Object state change records:
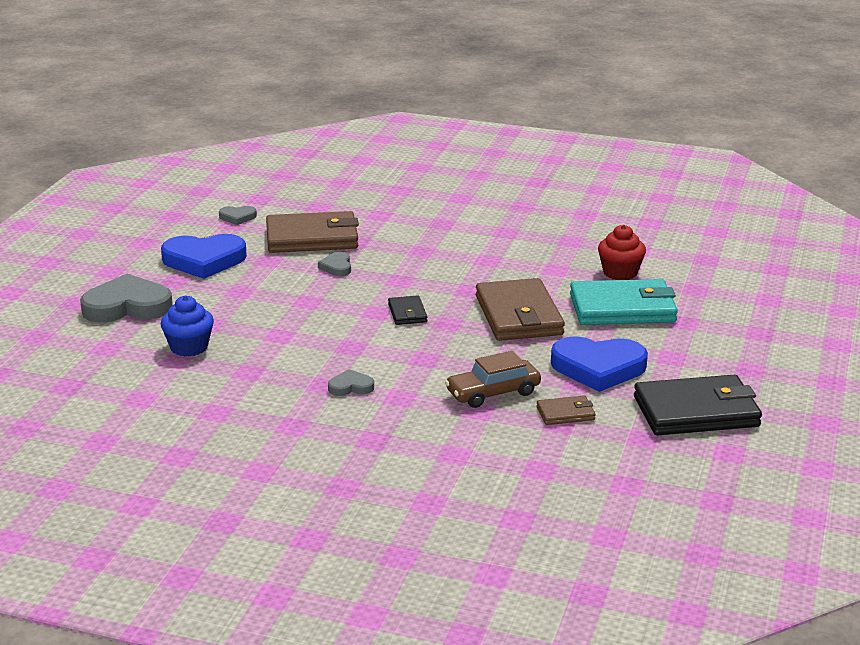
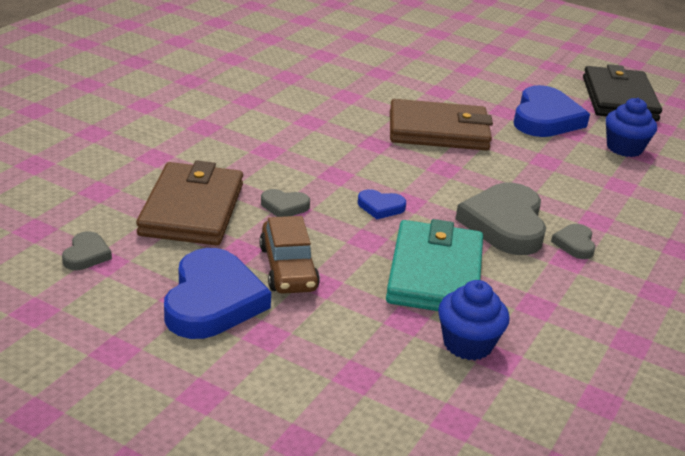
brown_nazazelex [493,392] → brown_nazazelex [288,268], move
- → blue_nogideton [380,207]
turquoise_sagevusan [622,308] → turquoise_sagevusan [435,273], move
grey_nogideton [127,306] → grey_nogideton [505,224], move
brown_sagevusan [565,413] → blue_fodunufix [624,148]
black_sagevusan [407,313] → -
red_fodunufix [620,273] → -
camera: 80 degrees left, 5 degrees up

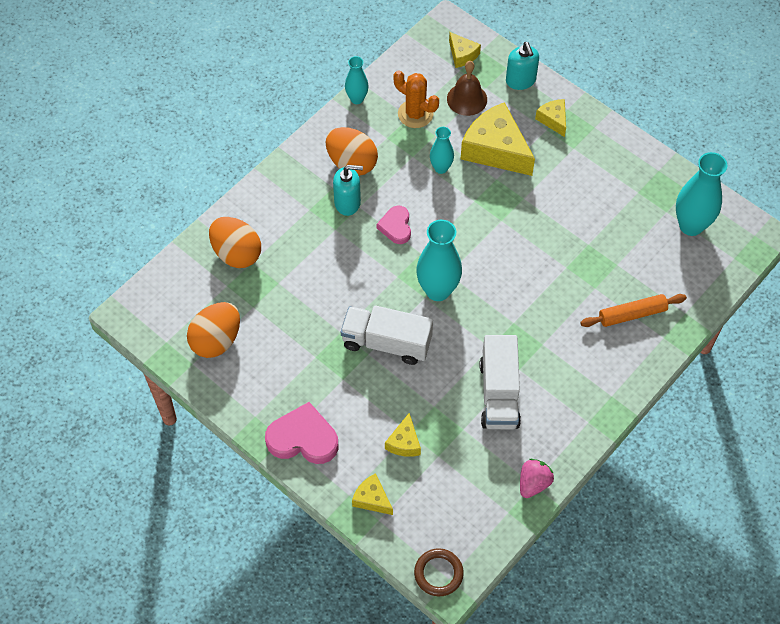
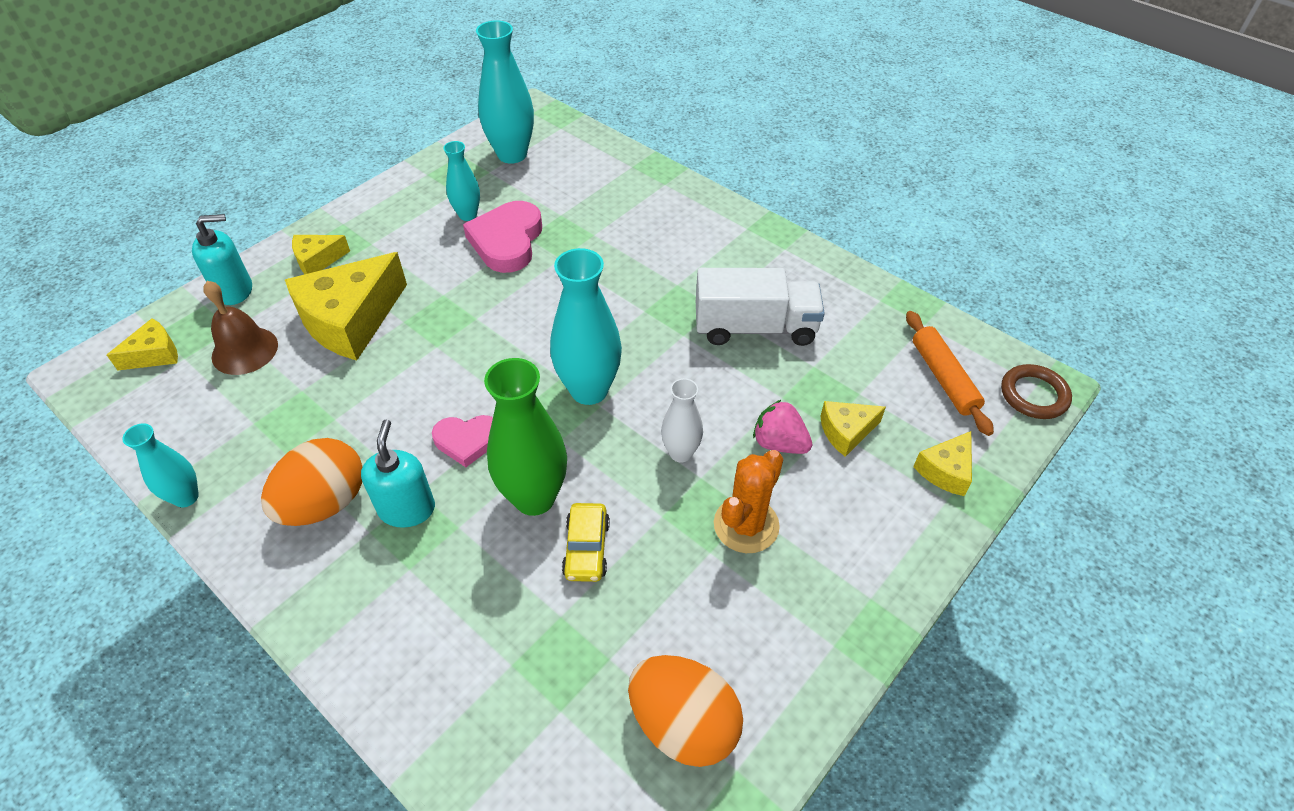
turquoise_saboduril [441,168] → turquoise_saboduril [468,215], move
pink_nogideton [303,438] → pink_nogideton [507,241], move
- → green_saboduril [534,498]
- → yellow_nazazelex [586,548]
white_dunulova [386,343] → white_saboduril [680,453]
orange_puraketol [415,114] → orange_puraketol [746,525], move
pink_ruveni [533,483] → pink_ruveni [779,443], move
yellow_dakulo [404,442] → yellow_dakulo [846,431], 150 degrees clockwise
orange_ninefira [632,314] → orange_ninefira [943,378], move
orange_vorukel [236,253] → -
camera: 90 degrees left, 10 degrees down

▶ **Exercise prompt**
Each line from the one with "white_dunulova [386,343] →" through the end of the entries above is to be returned word for word. Nothing else belongs in the answer.

▶ **Result of the task**
white_dunulova [386,343] → white_saboduril [680,453]
orange_puraketol [415,114] → orange_puraketol [746,525], move
pink_ruveni [533,483] → pink_ruveni [779,443], move
yellow_dakulo [404,442] → yellow_dakulo [846,431], 150 degrees clockwise
orange_ninefira [632,314] → orange_ninefira [943,378], move
orange_vorukel [236,253] → -
camera: 90 degrees left, 10 degrees down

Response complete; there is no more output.